#### Instructions to follow
What you return should match the data below exactly, with every entry reproduced.

#### Input for this task
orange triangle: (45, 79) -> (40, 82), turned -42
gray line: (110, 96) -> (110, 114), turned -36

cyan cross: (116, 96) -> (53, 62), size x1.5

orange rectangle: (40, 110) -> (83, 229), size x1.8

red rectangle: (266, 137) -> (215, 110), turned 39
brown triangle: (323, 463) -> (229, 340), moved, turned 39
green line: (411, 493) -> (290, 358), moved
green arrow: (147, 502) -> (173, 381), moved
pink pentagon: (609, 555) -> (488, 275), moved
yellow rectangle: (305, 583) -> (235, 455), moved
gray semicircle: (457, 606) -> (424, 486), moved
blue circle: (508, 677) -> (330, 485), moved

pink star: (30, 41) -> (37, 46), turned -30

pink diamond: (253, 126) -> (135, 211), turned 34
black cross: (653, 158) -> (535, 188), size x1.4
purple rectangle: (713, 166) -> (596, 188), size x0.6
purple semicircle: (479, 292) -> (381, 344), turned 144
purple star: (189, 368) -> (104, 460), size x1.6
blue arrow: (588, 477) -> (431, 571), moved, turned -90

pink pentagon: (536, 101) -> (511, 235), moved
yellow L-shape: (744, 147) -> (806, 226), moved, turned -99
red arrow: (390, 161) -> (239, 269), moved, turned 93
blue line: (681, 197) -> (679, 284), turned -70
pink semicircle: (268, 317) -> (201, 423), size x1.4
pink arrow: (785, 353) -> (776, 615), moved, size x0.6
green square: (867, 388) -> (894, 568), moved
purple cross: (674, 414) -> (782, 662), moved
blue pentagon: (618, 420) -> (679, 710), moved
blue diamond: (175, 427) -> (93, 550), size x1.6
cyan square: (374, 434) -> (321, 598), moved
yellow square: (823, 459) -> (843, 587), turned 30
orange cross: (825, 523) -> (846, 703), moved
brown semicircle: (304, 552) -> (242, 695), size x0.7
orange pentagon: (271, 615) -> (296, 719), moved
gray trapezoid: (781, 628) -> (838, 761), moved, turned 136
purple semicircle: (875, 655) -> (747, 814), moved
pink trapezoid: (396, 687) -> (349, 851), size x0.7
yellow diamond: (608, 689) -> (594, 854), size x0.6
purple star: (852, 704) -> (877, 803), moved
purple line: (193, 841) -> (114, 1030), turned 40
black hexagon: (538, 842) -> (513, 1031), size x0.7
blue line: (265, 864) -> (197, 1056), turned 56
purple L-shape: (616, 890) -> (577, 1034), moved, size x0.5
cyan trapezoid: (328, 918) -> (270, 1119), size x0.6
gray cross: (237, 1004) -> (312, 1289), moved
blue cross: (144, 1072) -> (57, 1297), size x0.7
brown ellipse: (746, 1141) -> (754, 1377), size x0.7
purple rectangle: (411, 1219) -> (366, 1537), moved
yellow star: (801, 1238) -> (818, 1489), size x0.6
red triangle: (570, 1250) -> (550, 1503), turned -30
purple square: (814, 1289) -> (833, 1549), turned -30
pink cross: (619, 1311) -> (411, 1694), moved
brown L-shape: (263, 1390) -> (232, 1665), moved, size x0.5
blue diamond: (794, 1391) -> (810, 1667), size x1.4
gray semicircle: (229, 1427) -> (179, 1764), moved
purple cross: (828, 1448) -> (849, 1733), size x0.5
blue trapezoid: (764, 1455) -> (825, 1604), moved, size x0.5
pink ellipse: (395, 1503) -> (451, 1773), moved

#### Exercise answer
orange triangle: (45, 79) -> (40, 82), turned -42
gray line: (110, 96) -> (110, 114), turned -36

cyan cross: (116, 96) -> (53, 62), size x1.5

orange rectangle: (40, 110) -> (83, 229), size x1.8

red rectangle: (266, 137) -> (215, 110), turned 39
brown triangle: (323, 463) -> (229, 340), moved, turned 39
green line: (411, 493) -> (290, 358), moved
green arrow: (147, 502) -> (173, 381), moved
pink pentagon: (609, 555) -> (488, 275), moved
yellow rectangle: (305, 583) -> (235, 455), moved
gray semicircle: (457, 606) -> (424, 486), moved
blue circle: (508, 677) -> (330, 485), moved

pink star: (30, 41) -> (37, 46), turned -30

pink diamond: (253, 126) -> (135, 211), turned 34
black cross: (653, 158) -> (535, 188), size x1.4
purple rectangle: (713, 166) -> (596, 188), size x0.6
purple semicircle: (479, 292) -> (381, 344), turned 144
purple star: (189, 368) -> (104, 460), size x1.6
blue arrow: (588, 477) -> (431, 571), moved, turned -90

pink pentagon: (536, 101) -> (511, 235), moved
yellow L-shape: (744, 147) -> (806, 226), moved, turned -99
red arrow: (390, 161) -> (239, 269), moved, turned 93
blue line: (681, 197) -> (679, 284), turned -70
pink semicircle: (268, 317) -> (201, 423), size x1.4
pink arrow: (785, 353) -> (776, 615), moved, size x0.6
green square: (867, 388) -> (894, 568), moved
purple cross: (674, 414) -> (782, 662), moved
blue pentagon: (618, 420) -> (679, 710), moved
blue diamond: (175, 427) -> (93, 550), size x1.6
cyan square: (374, 434) -> (321, 598), moved
yellow square: (823, 459) -> (843, 587), turned 30
orange cross: (825, 523) -> (846, 703), moved
brown semicircle: (304, 552) -> (242, 695), size x0.7
orange pentagon: (271, 615) -> (296, 719), moved
gray trapezoid: (781, 628) -> (838, 761), moved, turned 136
purple semicircle: (875, 655) -> (747, 814), moved
pink trapezoid: (396, 687) -> (349, 851), size x0.7
yellow diamond: (608, 689) -> (594, 854), size x0.6
purple star: (852, 704) -> (877, 803), moved
purple line: (193, 841) -> (114, 1030), turned 40
black hexagon: (538, 842) -> (513, 1031), size x0.7
blue line: (265, 864) -> (197, 1056), turned 56
purple L-shape: (616, 890) -> (577, 1034), moved, size x0.5
cyan trapezoid: (328, 918) -> (270, 1119), size x0.6
gray cross: (237, 1004) -> (312, 1289), moved
blue cross: (144, 1072) -> (57, 1297), size x0.7
brown ellipse: (746, 1141) -> (754, 1377), size x0.7
purple rectangle: (411, 1219) -> (366, 1537), moved
yellow star: (801, 1238) -> (818, 1489), size x0.6
red triangle: (570, 1250) -> (550, 1503), turned -30
purple square: (814, 1289) -> (833, 1549), turned -30
pink cross: (619, 1311) -> (411, 1694), moved
brown L-shape: (263, 1390) -> (232, 1665), moved, size x0.5
blue diamond: (794, 1391) -> (810, 1667), size x1.4
gray semicircle: (229, 1427) -> (179, 1764), moved
purple cross: (828, 1448) -> (849, 1733), size x0.5
blue trapezoid: (764, 1455) -> (825, 1604), moved, size x0.5
pink ellipse: (395, 1503) -> (451, 1773), moved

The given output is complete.